WHAT TO PRODUCE:
Give the number of lines in the data below containing the word "cyan", with no other text.

Colored object listings:

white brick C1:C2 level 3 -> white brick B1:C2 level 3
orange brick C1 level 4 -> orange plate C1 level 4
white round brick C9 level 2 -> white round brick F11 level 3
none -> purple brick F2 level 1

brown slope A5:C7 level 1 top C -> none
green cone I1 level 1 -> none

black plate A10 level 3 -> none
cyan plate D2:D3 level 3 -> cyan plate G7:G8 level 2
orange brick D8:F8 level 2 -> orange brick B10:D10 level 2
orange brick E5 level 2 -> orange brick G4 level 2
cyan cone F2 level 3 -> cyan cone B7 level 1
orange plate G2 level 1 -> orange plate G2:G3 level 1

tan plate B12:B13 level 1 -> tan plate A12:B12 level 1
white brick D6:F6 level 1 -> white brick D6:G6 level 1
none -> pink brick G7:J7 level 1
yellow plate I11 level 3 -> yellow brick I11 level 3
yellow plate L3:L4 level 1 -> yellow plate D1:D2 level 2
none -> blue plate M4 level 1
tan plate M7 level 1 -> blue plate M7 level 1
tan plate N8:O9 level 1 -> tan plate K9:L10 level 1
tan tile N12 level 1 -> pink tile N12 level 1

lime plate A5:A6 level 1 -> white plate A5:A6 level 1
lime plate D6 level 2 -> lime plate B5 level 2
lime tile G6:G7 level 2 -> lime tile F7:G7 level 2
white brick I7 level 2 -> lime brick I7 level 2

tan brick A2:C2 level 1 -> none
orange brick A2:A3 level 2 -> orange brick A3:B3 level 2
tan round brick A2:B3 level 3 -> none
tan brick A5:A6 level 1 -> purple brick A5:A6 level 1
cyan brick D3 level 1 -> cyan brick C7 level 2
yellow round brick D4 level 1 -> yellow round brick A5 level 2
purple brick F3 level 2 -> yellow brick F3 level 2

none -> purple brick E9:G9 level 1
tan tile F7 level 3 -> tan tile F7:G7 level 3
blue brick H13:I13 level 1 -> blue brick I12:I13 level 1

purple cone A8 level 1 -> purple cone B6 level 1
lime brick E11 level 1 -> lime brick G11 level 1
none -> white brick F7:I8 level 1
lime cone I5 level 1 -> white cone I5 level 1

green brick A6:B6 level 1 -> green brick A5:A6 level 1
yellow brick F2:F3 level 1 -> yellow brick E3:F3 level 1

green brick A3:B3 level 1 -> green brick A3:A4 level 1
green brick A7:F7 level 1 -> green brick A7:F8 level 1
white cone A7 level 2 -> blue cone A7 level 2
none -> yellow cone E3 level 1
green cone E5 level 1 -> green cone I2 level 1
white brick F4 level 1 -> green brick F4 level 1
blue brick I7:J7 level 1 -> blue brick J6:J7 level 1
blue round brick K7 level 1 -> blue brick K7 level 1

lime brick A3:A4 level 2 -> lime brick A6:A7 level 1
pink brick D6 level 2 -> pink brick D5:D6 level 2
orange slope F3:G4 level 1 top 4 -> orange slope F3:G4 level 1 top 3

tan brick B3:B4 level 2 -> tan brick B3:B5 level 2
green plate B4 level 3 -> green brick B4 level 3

WRITTEN RESPONSE:
3